▸ **EXERCISE DIRECTIONS**: What you return must be the full data, repeated verbatim, with no pictures in it.

Source records
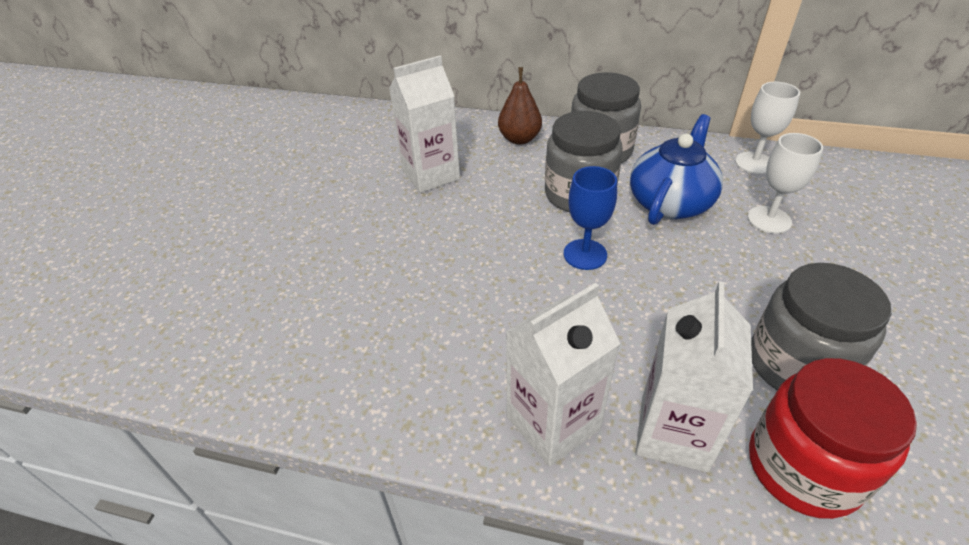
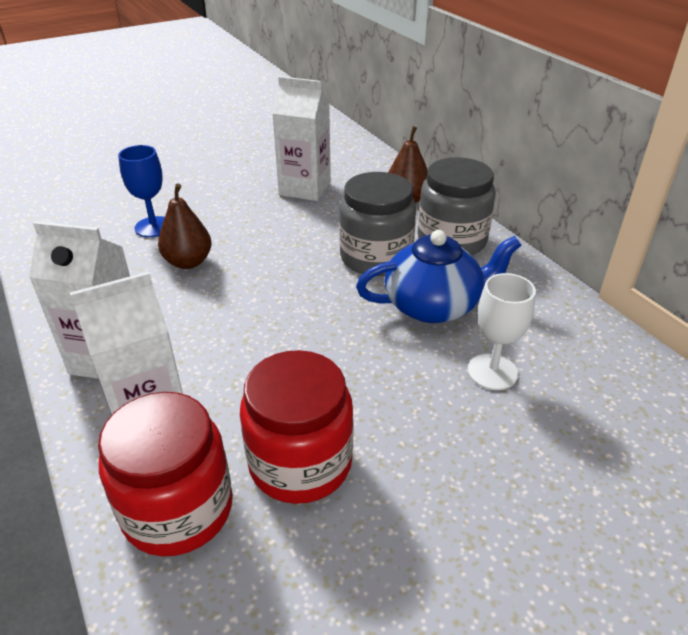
camera: 45 degrees right, 5 degrees down
(456, 297) = (188, 262): none -> brown pear
(585, 254) = (304, 293): blue goblet -> blue goblet (154, 227)
(754, 163) = (574, 328): white goblet -> none
(796, 365) = (300, 463): grey jar -> red jar

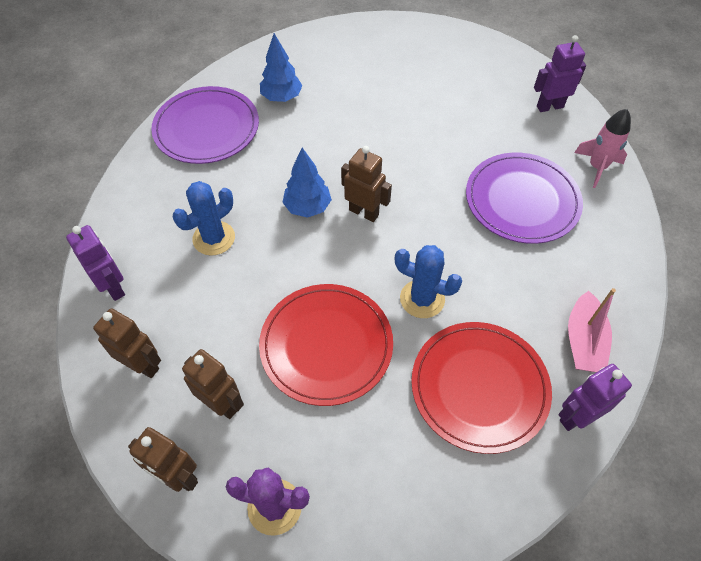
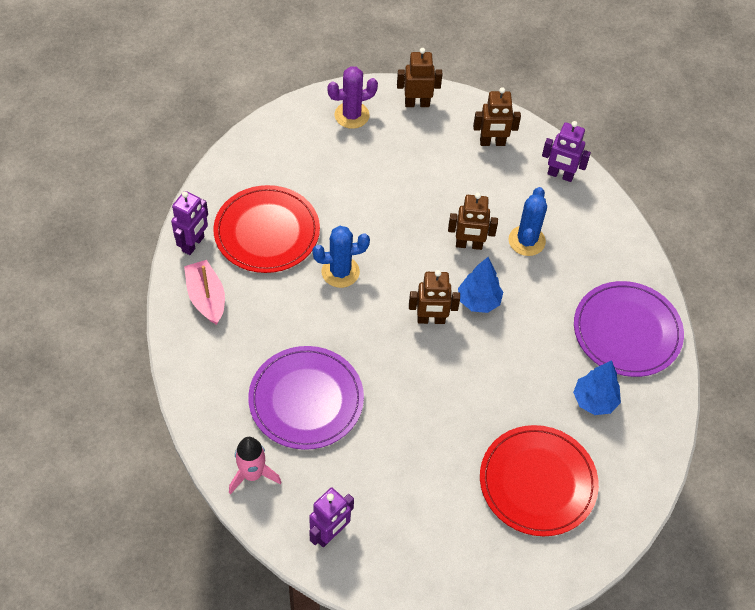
camera: 145 degrees right, 0 degrees up
(222, 404) = (424, 146): brown robot -> brown robot (469, 245)
(326, 345) = (386, 209): red plate -> red plate (537, 482)

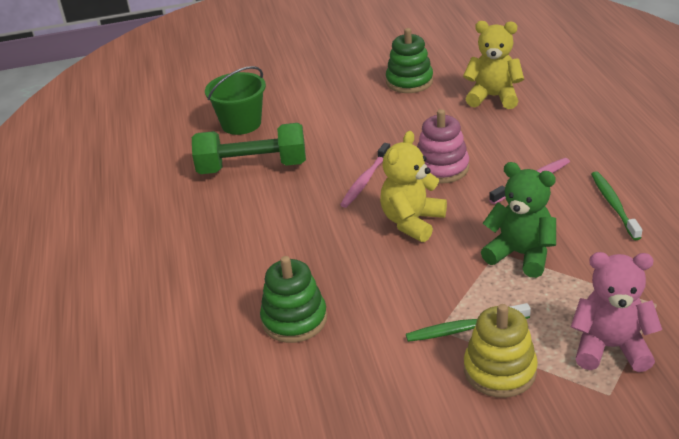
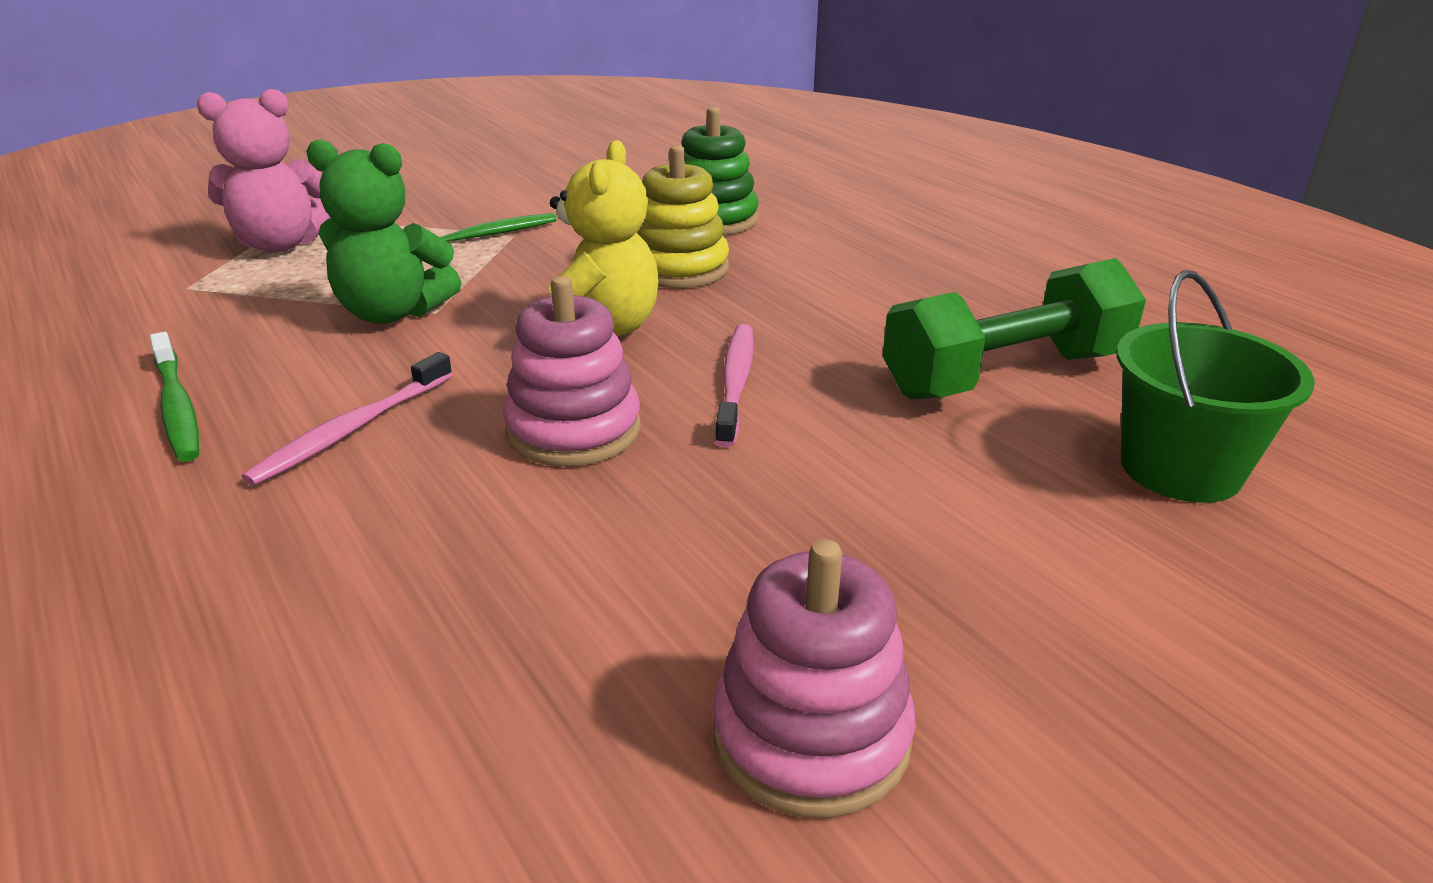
camera: 155 degrees right, 5 degrees down
(409, 81) = (811, 736): green stacking toy -> pink stacking toy
(493, 97) = (453, 702): yellow teddy bear -> none
(499, 370) = (430, 215): yellow stacking toy -> yellow stacking toy (679, 268)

▸ **COMPLETED EXERCISE**:
camera: 45 degrees right, 5 degrees down
(456, 297) = (188, 262): none -> brown pear
(585, 254) = (304, 293): blue goblet -> blue goblet (154, 227)
(754, 163) = (574, 328): white goblet -> none
(796, 365) = (300, 463): grey jar -> red jar

camera: 145 degrees right, 0 degrees up
(222, 404) = (424, 146): brown robot -> brown robot (469, 245)
(326, 345) = (386, 209): red plate -> red plate (537, 482)

camera: 155 degrees right, 5 degrees down
(409, 81) = (811, 736): green stacking toy -> pink stacking toy
(493, 97) = (453, 702): yellow teddy bear -> none
(499, 370) = (430, 215): yellow stacking toy -> yellow stacking toy (679, 268)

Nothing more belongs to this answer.